» Problem
Return the data below exactly, but only from the line containing "red triangle: (23, 97)" through the line containing "purple pentagon: (99, 928)", with both of those lines included.

» Dataset content
--*--

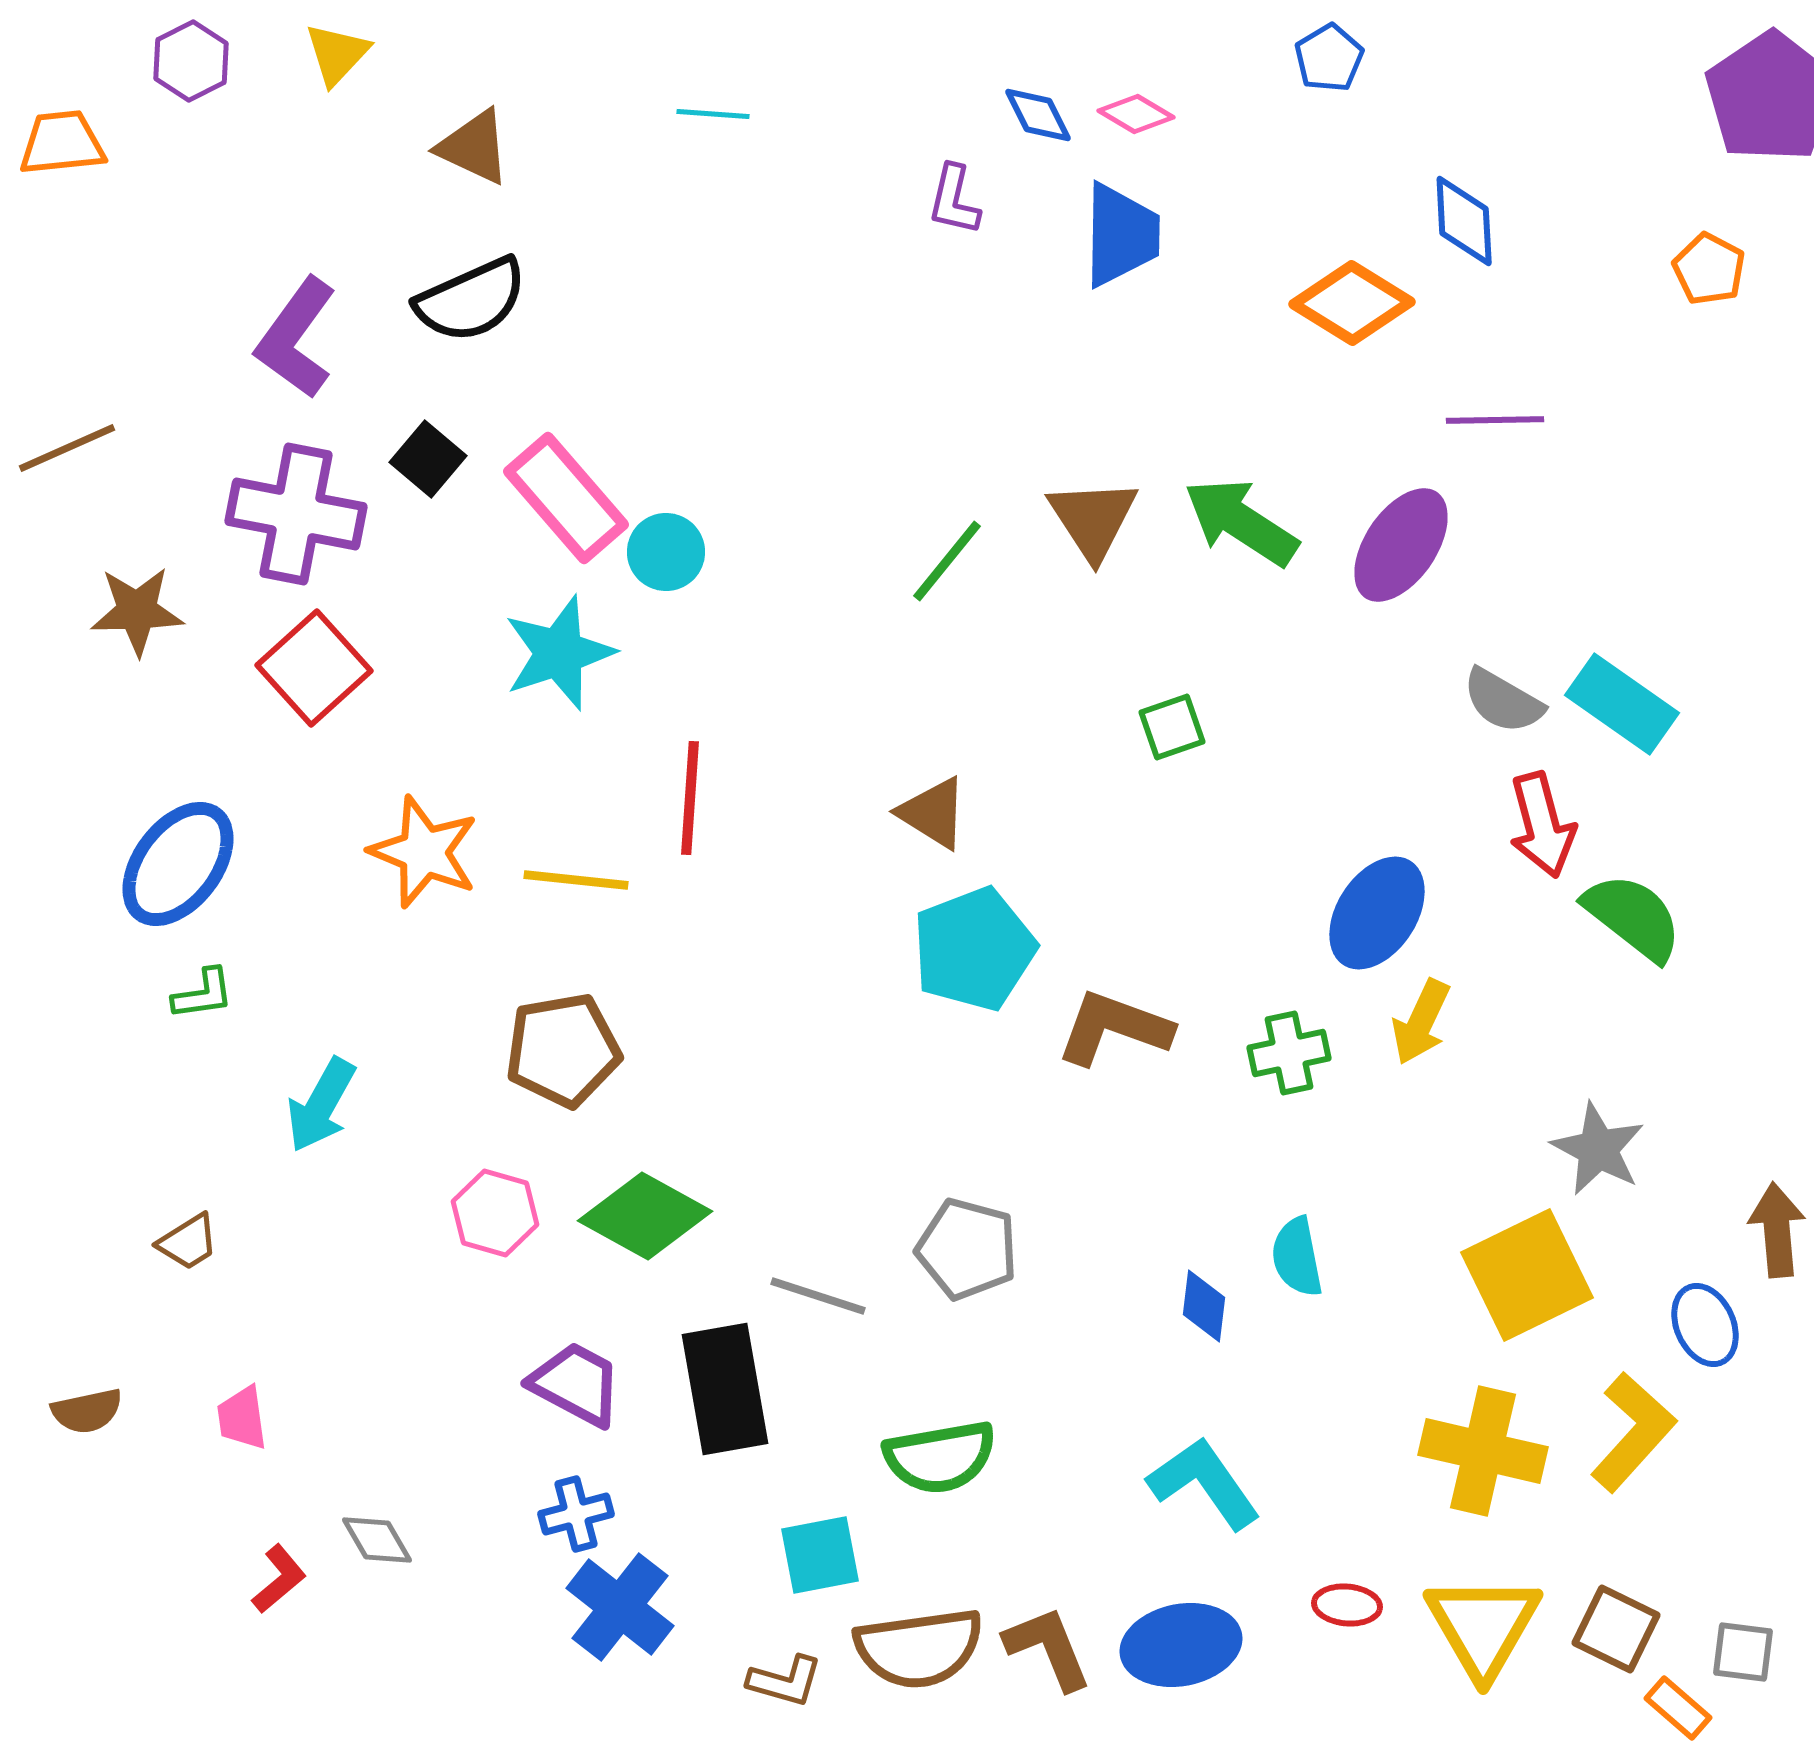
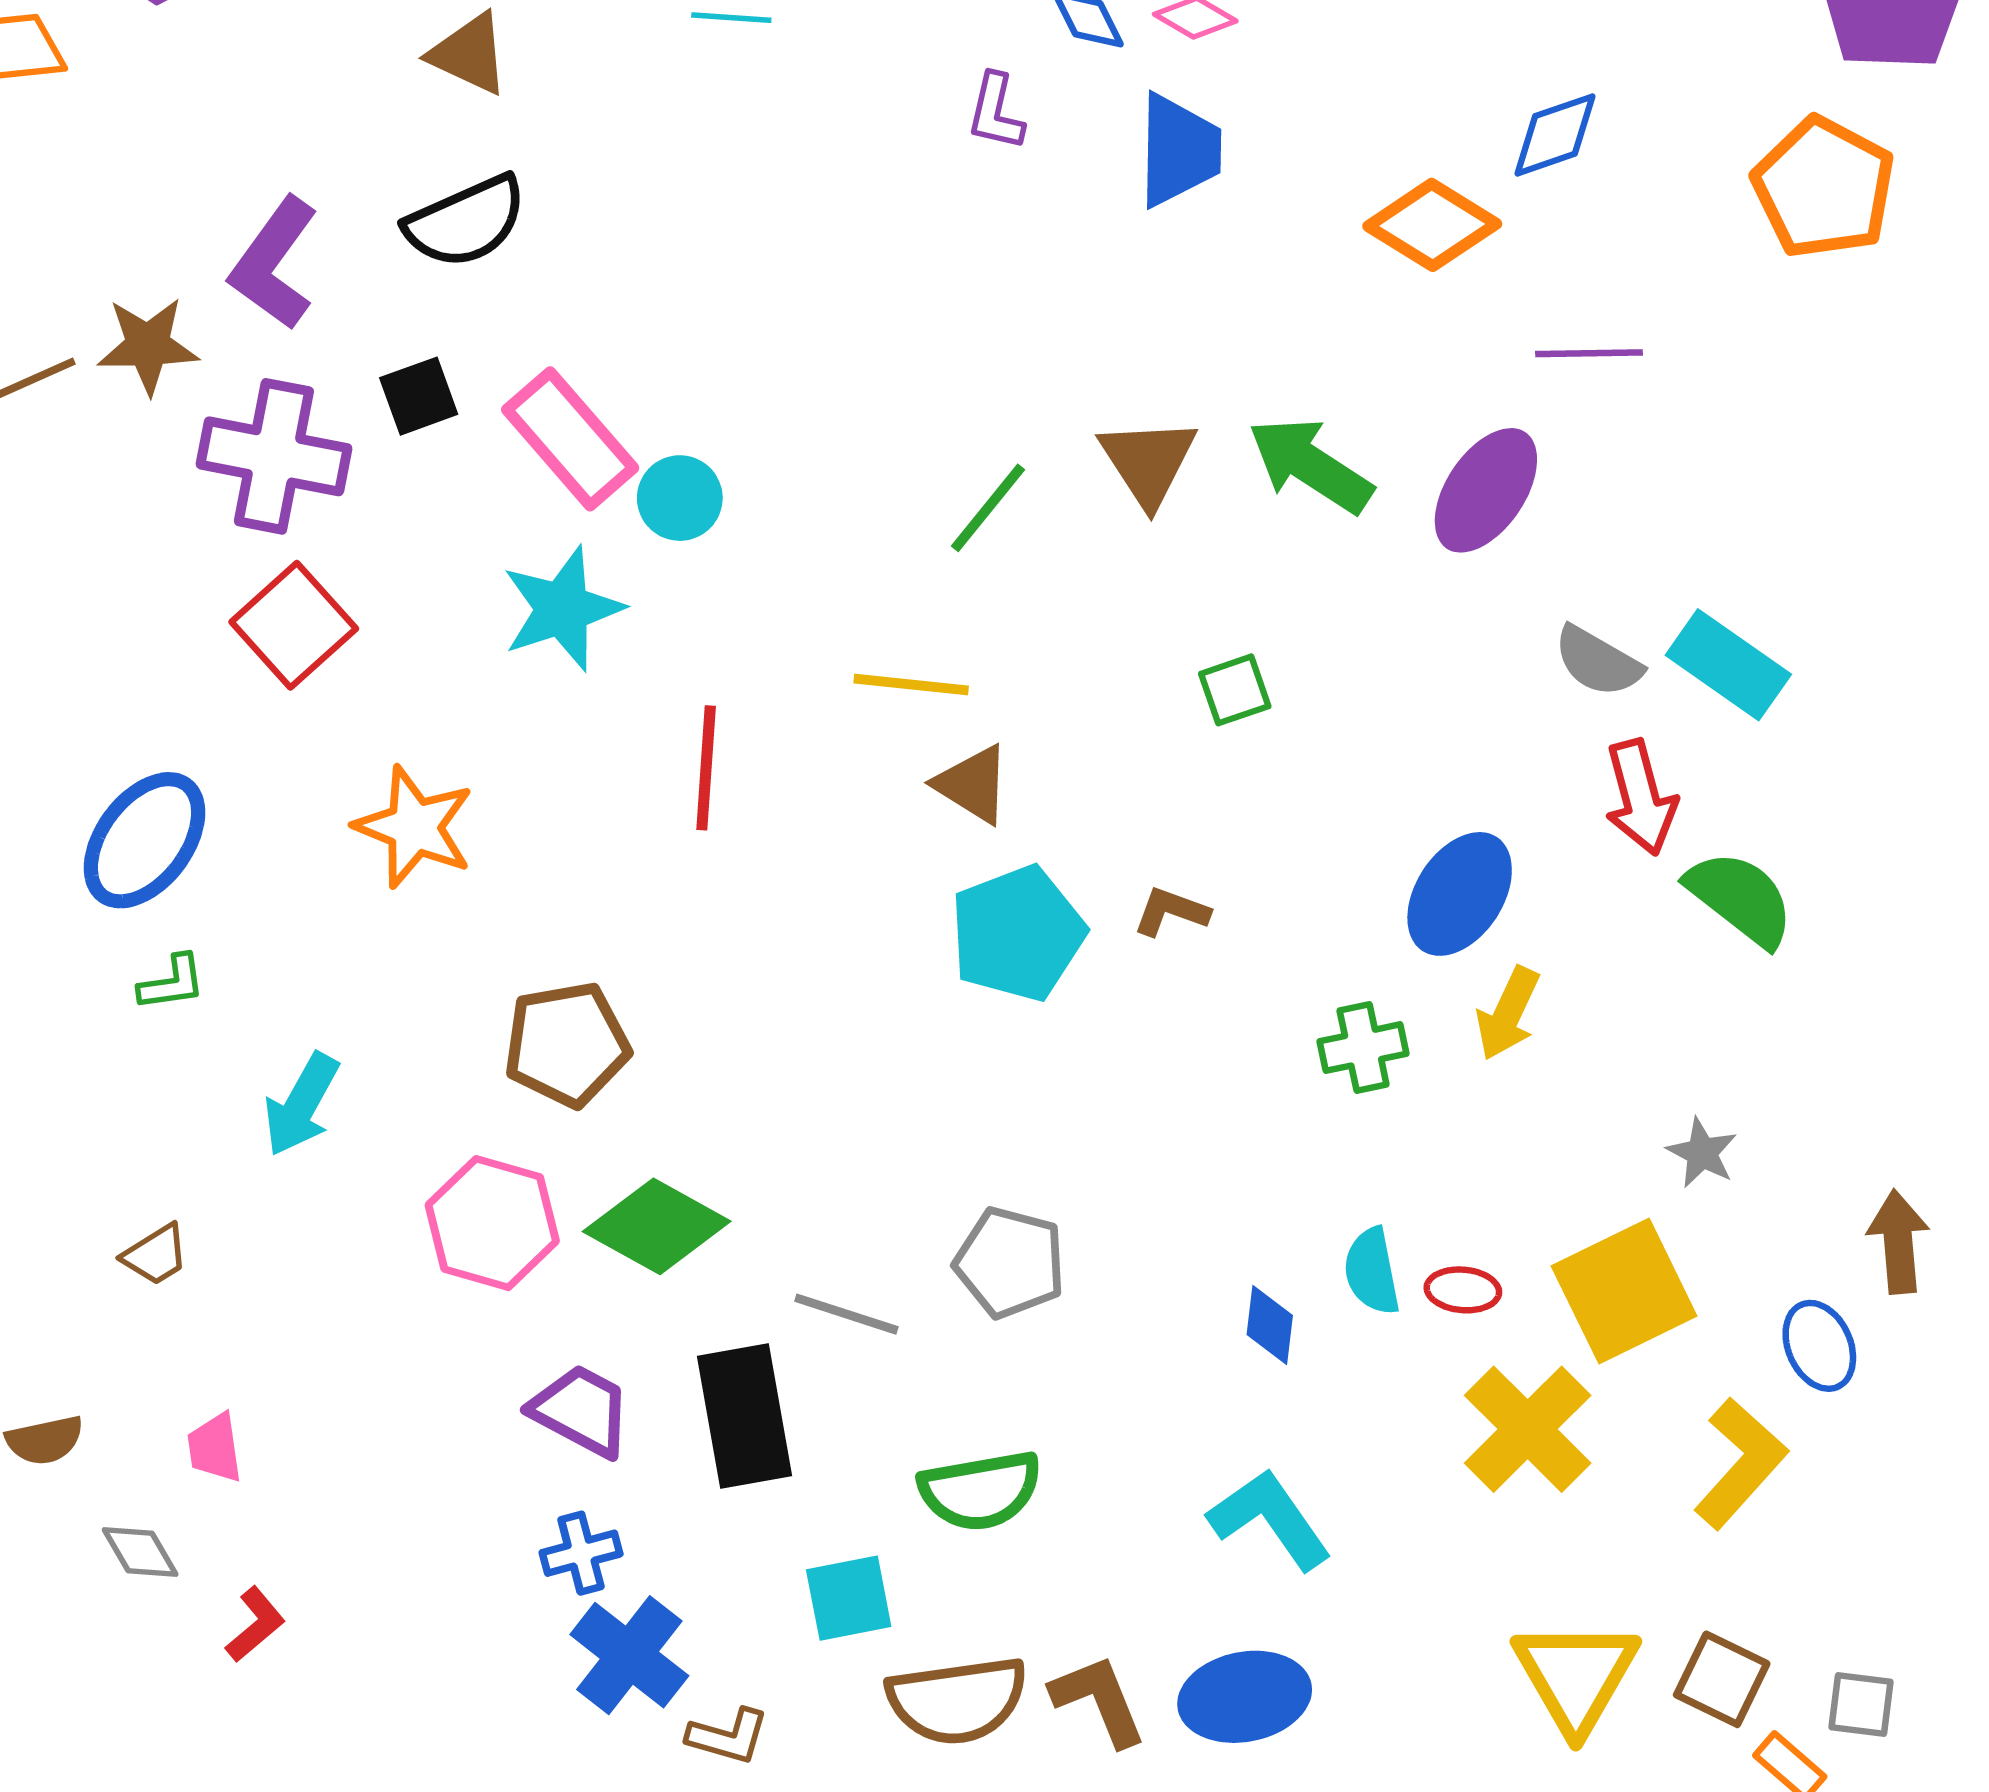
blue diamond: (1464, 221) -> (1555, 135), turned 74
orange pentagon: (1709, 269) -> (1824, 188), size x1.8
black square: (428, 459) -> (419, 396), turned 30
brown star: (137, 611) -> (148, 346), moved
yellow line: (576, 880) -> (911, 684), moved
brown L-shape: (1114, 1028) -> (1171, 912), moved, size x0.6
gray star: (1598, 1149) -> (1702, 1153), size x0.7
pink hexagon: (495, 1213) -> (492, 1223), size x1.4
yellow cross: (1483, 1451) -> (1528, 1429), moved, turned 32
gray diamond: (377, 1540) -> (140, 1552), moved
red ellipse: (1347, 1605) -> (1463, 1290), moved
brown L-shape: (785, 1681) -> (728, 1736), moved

--*--

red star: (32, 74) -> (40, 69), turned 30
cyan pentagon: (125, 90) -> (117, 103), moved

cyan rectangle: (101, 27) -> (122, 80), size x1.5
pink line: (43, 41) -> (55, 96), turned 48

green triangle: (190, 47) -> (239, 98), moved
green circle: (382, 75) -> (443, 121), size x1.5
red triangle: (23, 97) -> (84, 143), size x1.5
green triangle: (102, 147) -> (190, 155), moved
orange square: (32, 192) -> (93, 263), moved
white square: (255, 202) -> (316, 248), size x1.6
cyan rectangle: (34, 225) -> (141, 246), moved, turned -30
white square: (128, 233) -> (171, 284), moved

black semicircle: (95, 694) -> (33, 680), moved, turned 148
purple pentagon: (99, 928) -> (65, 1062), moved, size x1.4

--*--

» Result of the task
red triangle: (23, 97) -> (84, 143), size x1.5
green triangle: (102, 147) -> (190, 155), moved
orange square: (32, 192) -> (93, 263), moved
white square: (255, 202) -> (316, 248), size x1.6
cyan rectangle: (34, 225) -> (141, 246), moved, turned -30
white square: (128, 233) -> (171, 284), moved

black semicircle: (95, 694) -> (33, 680), moved, turned 148
purple pentagon: (99, 928) -> (65, 1062), moved, size x1.4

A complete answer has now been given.